* [EXERCISE REQUIREMENTS] From top to bottom, print the listing word for word and skip any pictures it contains.
SOURCE MATERIAL: Begin
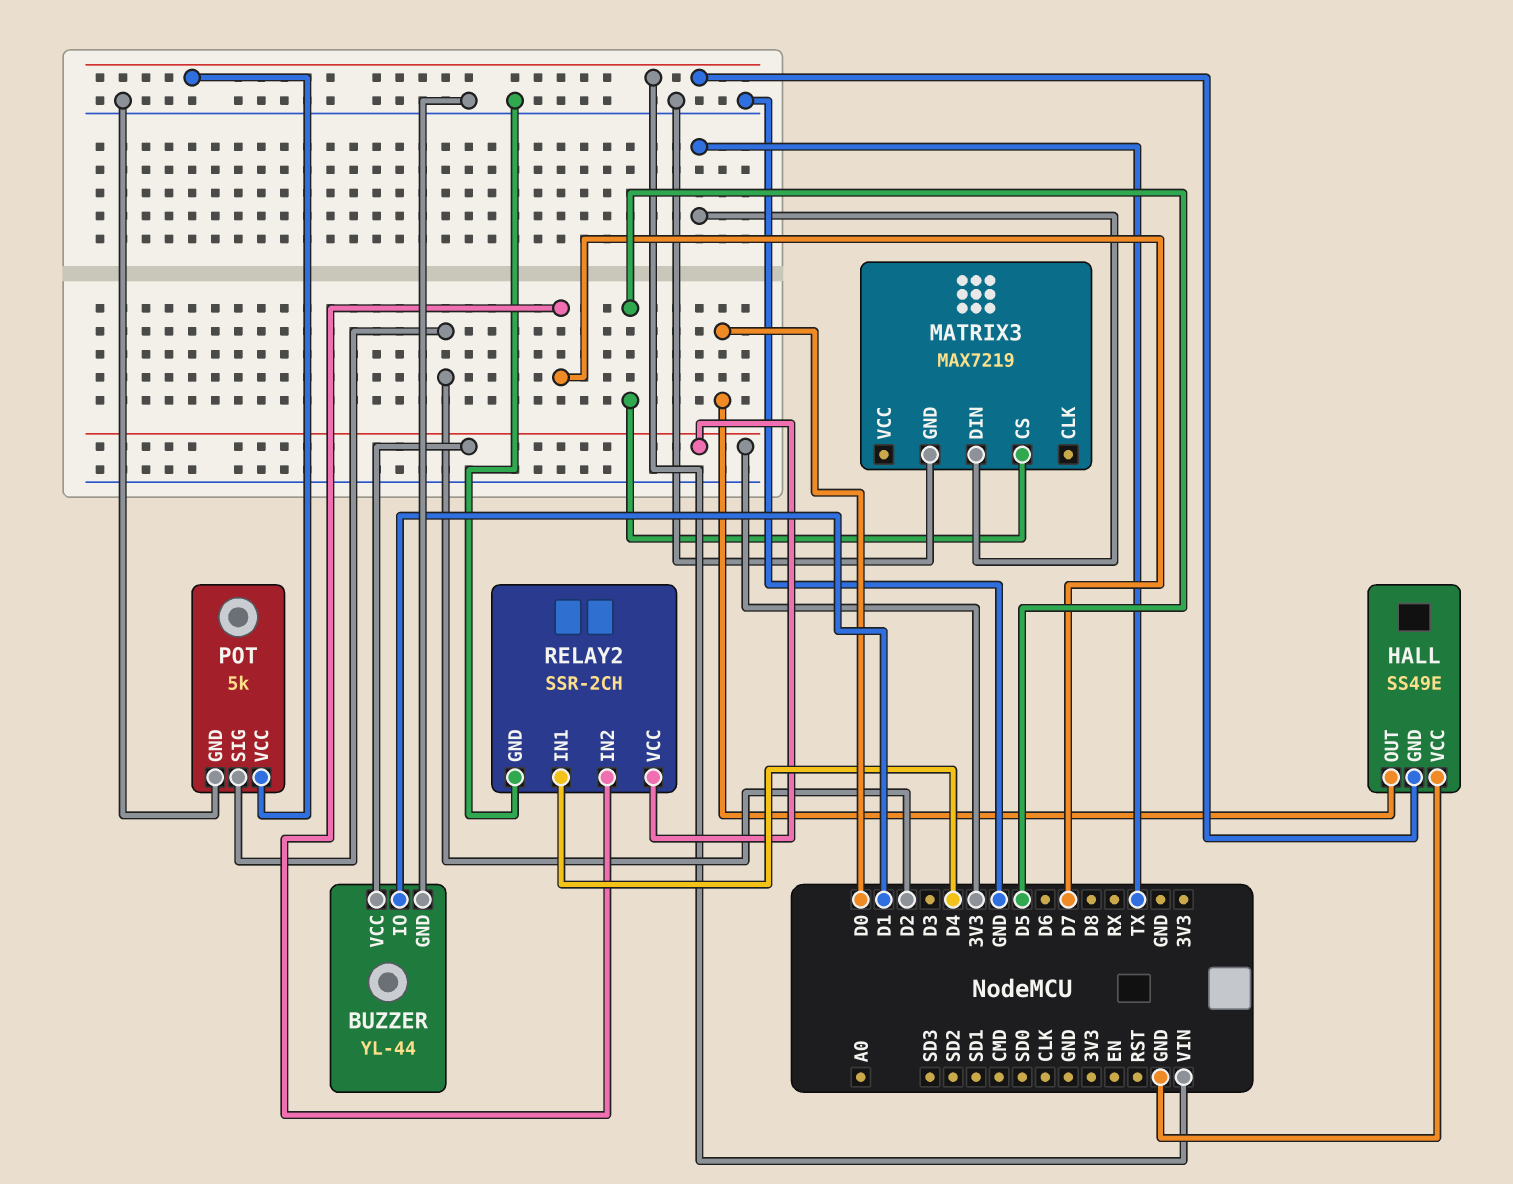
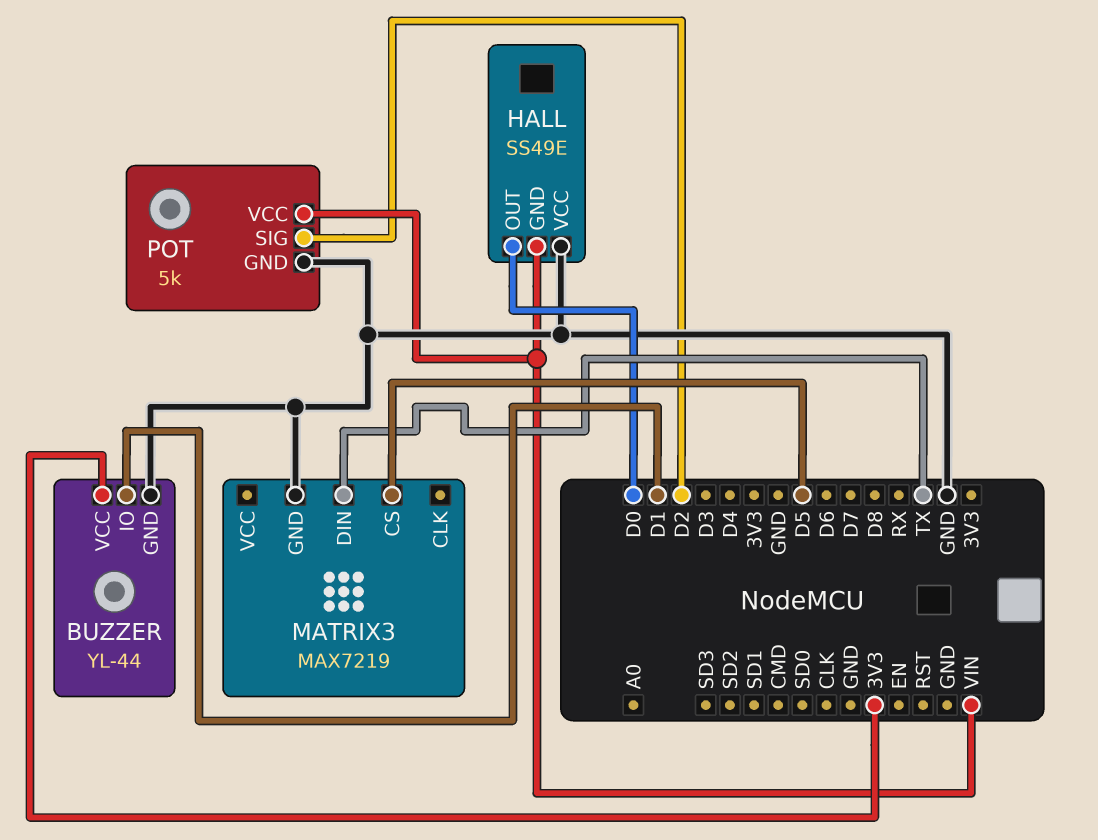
RELAY2: SSR-2CH -> none
RELAY2 pin GND: GND -> none
RELAY2 pin IN1: D4 -> none
RELAY2 pin IN2: D7 -> none
RELAY2 pin VCC: 3V3 -> none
SOURCE MATERIAL: End
* [SOLUTION]
RELAY2: SSR-2CH -> none
RELAY2 pin GND: GND -> none
RELAY2 pin IN1: D4 -> none
RELAY2 pin IN2: D7 -> none
RELAY2 pin VCC: 3V3 -> none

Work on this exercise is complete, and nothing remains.